### [Goal of the exercise]
Using the listing below, report each line holding the string "none".

• • • • • • •

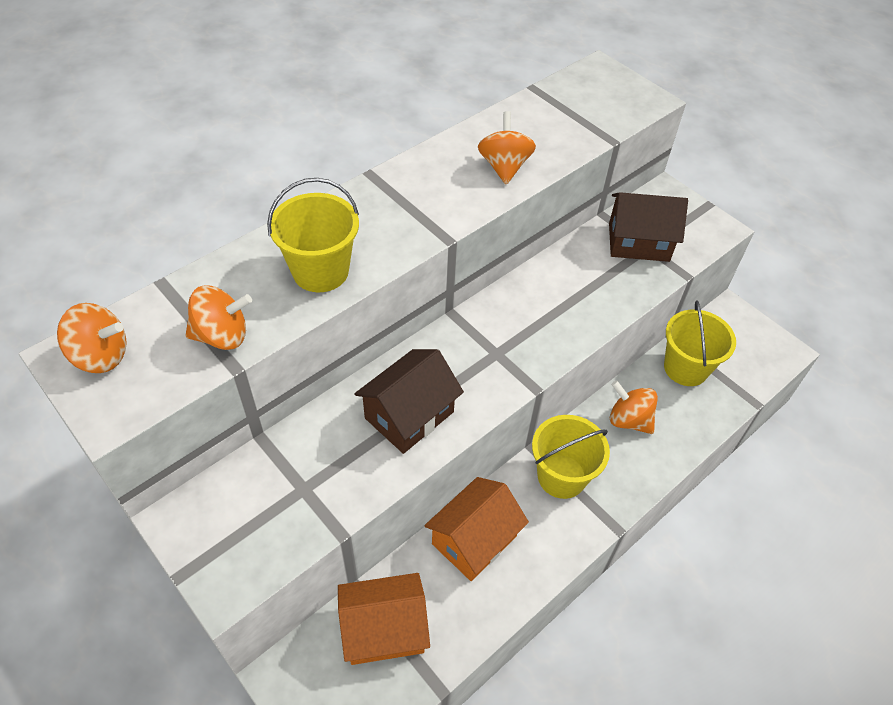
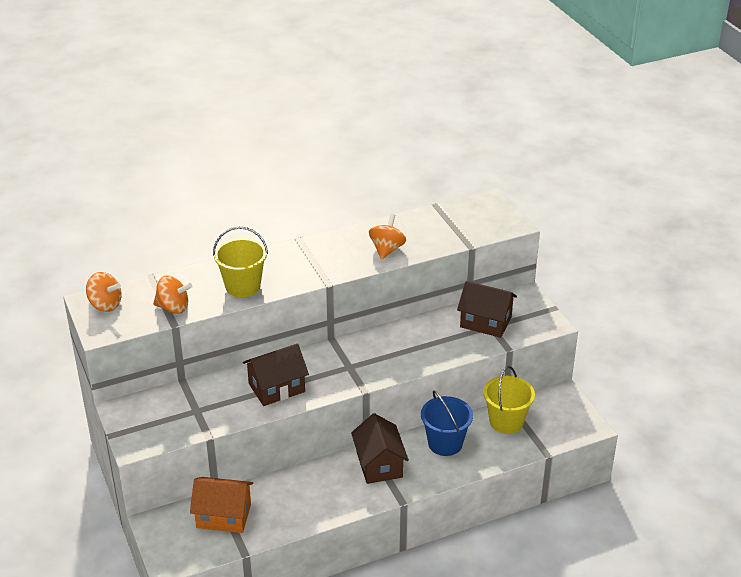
camera: 20 degrees right, 15 degrees down
(474, 540) = (302, 485): orange house -> none
(561, 476) = (379, 464): yellow bucket -> brown house
(629, 420) = (445, 443): orange spinning top -> blue bucket

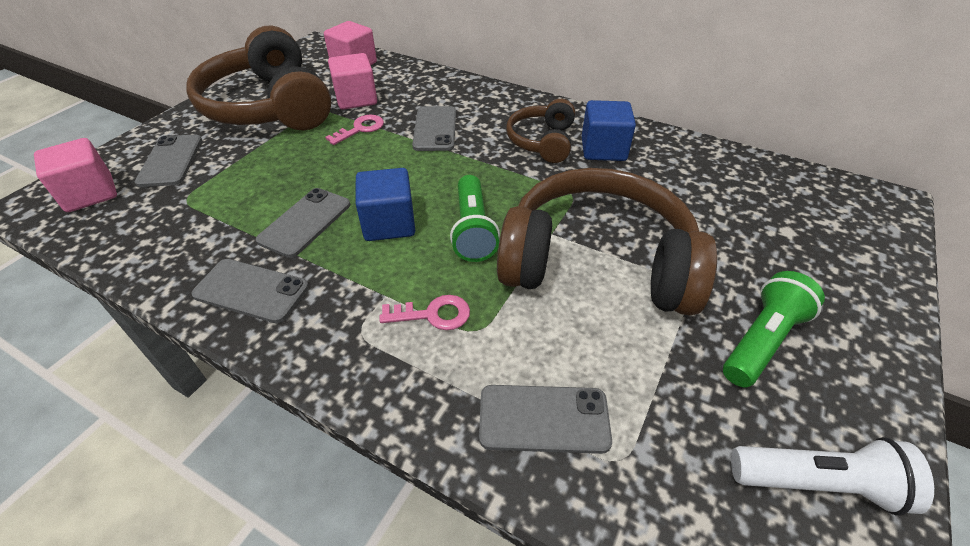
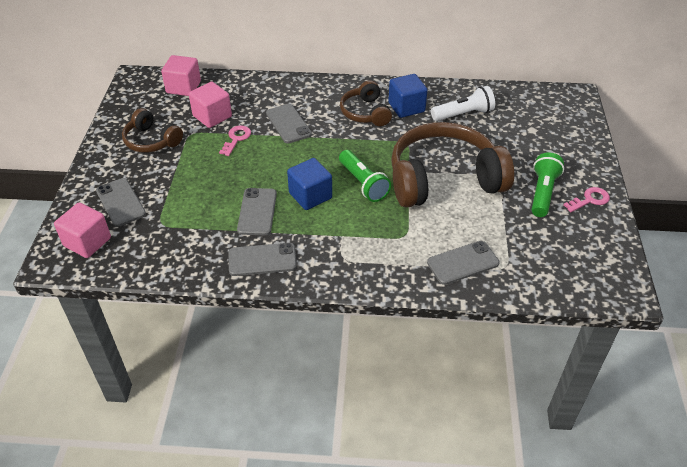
camera: 25 degrees left, 0 degrees up
(269, 106) = (151, 141): brown headphones -> brown headphones, size x0.51
(433, 314) = (375, 236): pink key -> pink key (589, 200)
(817, 483) = (588, 245): white flashlight -> white flashlight (463, 114)

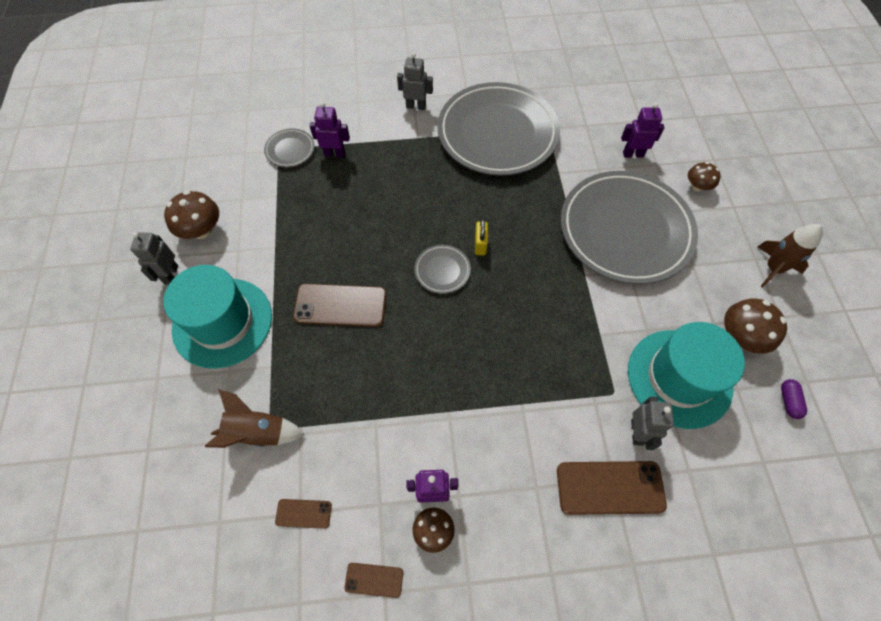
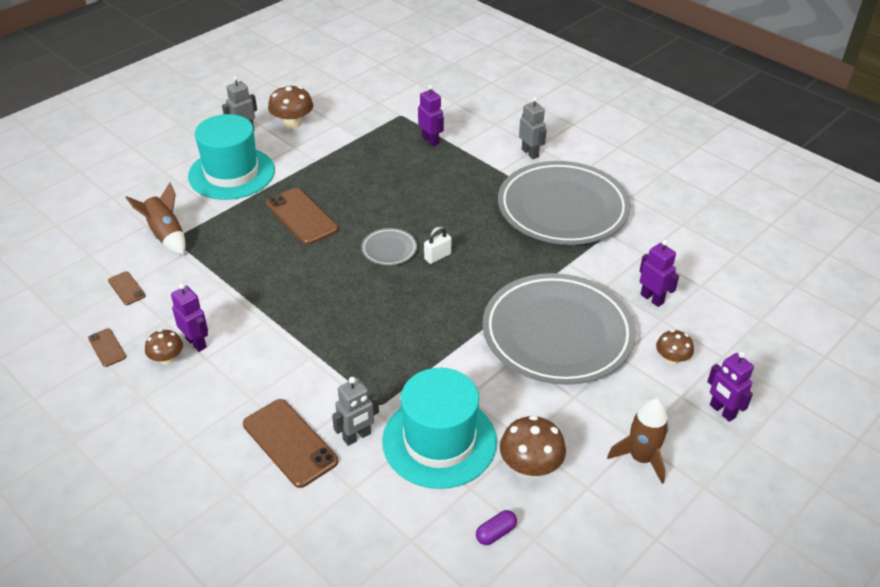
camera: 50 degrees right, 20 degrees down
(290, 150) = (406, 120): grey plate -> none
(480, 244) = (437, 257): yellow padlock -> white padlock
(761, 196) = (722, 411): none -> purple robot

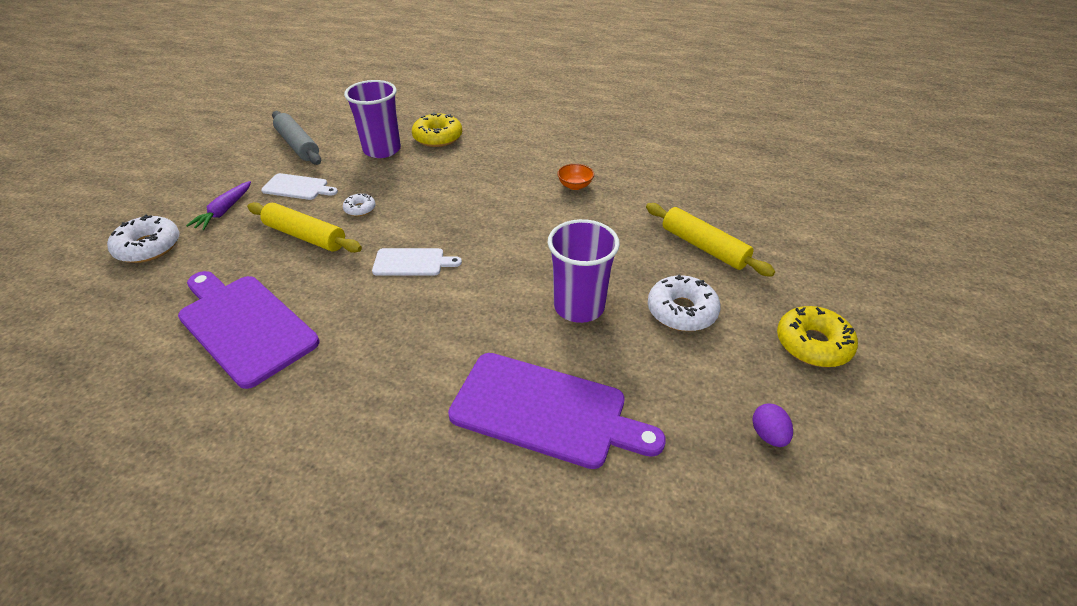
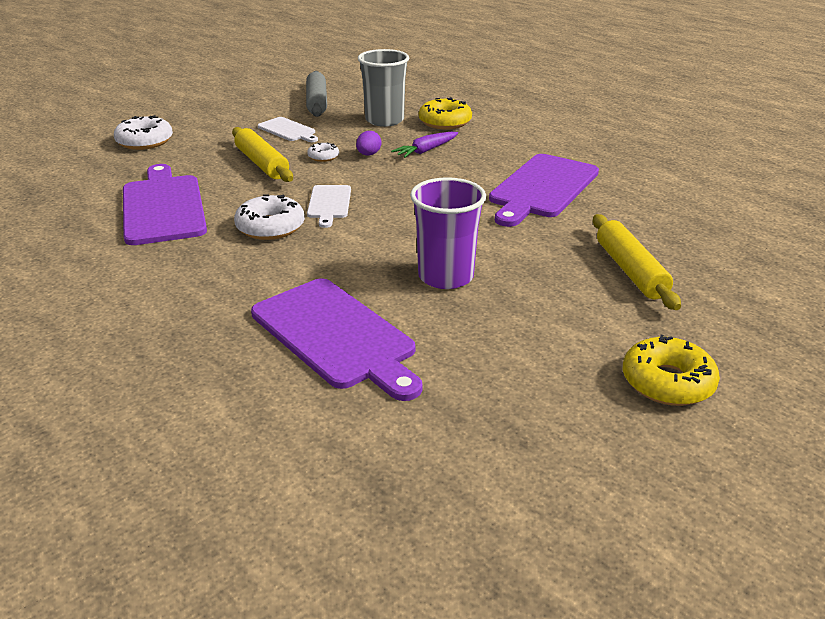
camera: 30 degrees right, 10 degrees down
(224, 211) = (218, 132): purple carrot -> purple carrot (426, 150)
(382, 150) = (384, 120): purple cup -> grey cup
(412, 262) = (329, 204): white cutting board -> white cutting board turned 60 degrees clockwise
(575, 186) = (542, 188): orange bowl -> purple cutting board
(681, 311) = (546, 311): white donut -> white donut (270, 227)
(768, 435) = (530, 429): purple egg -> purple egg (368, 154)

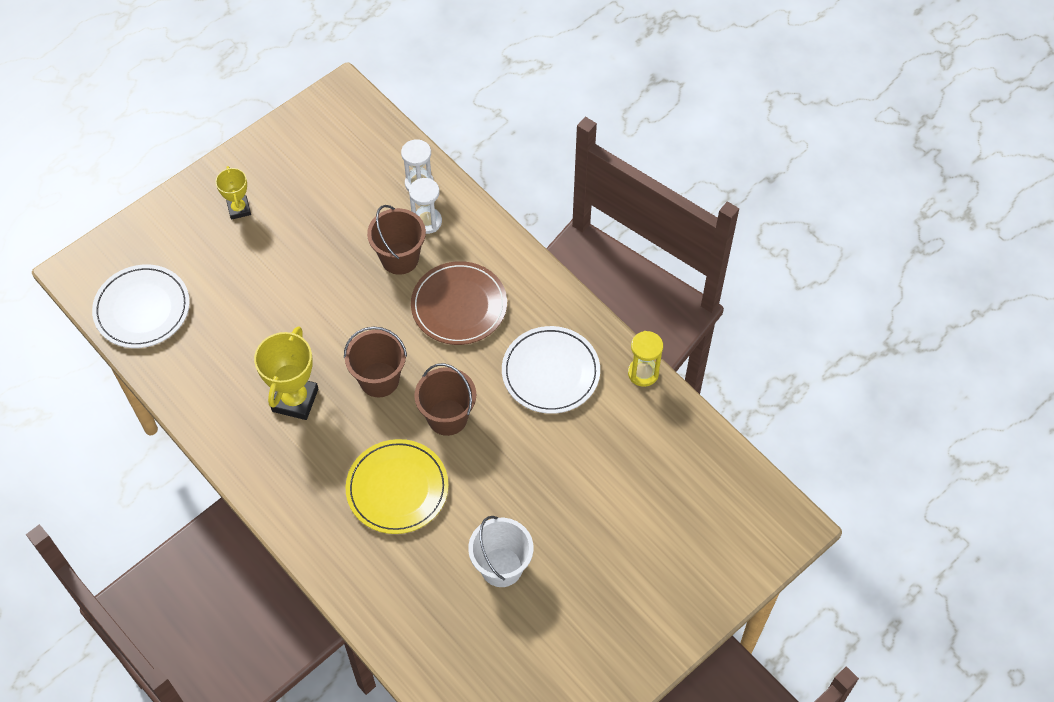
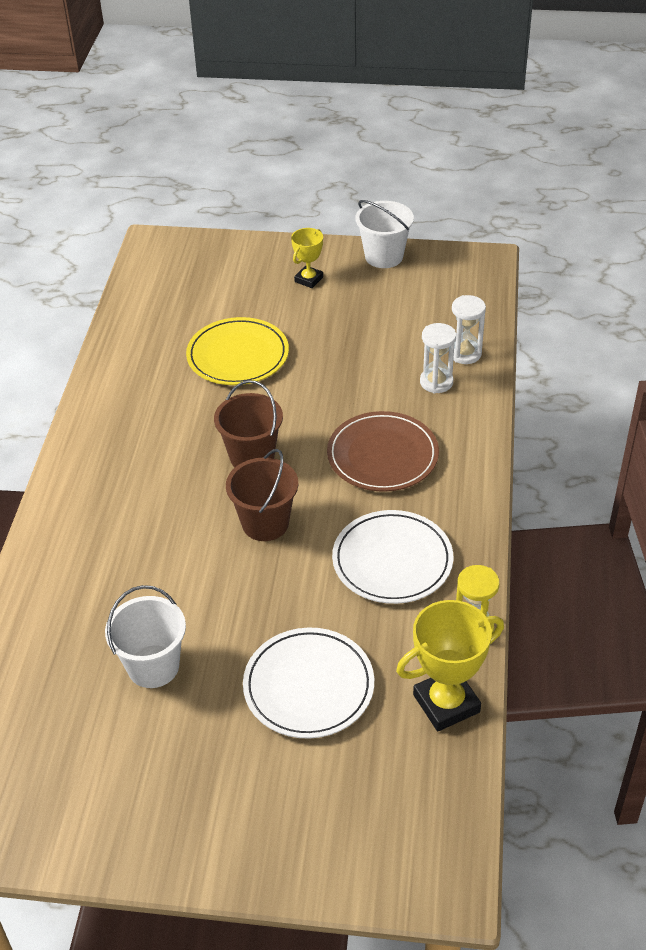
camera: 50 degrees right, 15 degrees down
(142, 309) = (161, 292): white plate -> white plate (308, 686)
(268, 146) = (384, 256): none -> white bucket
(295, 400) = (175, 422): yellow trophy -> yellow trophy (446, 703)
(397, 488) = (159, 539): yellow plate -> yellow plate (238, 355)
(399, 258) = (381, 390): brown bucket -> none

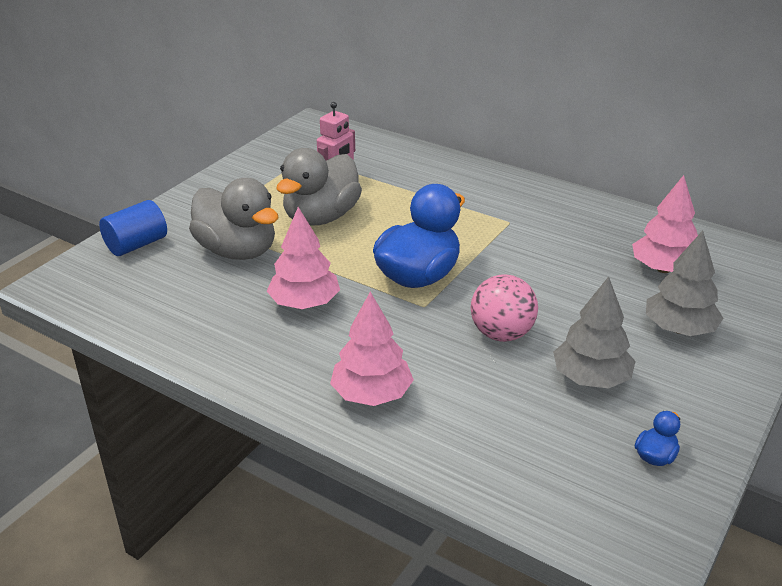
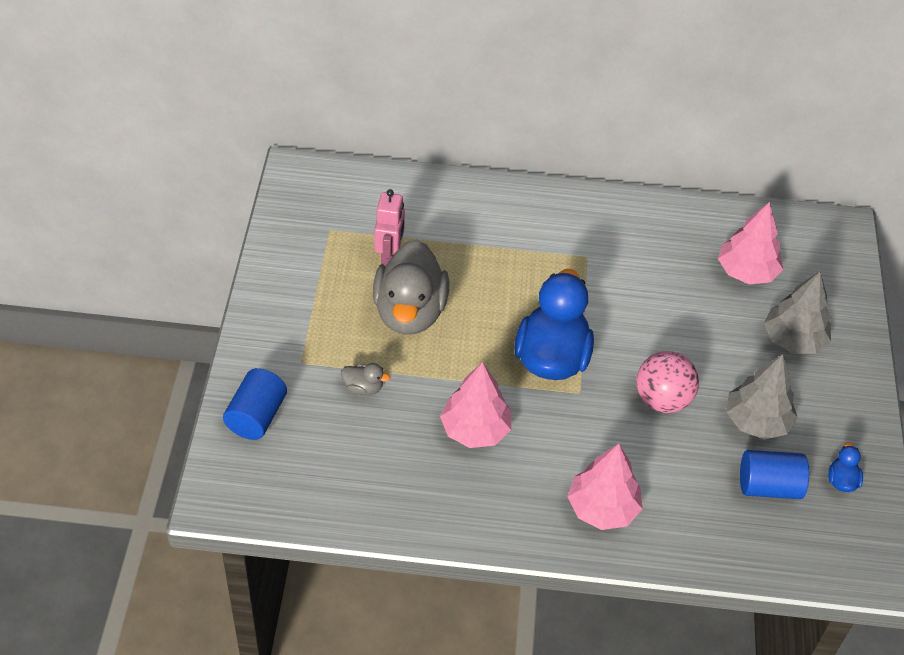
camera: 30 degrees left, 15 degrees up
(237, 251) = (363, 387): grey duck -> grey duck, size x0.41
(564, 434) = (768, 486): none -> blue cylinder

• • • • • • •

### [Answer to the problem]
(474, 540) = (302, 485): orange house -> none
(290, 150) = (406, 120): grey plate -> none
(761, 196) = (722, 411): none -> purple robot
(268, 146) = (384, 256): none -> white bucket
(399, 258) = (381, 390): brown bucket -> none
(564, 434) = (768, 486): none -> blue cylinder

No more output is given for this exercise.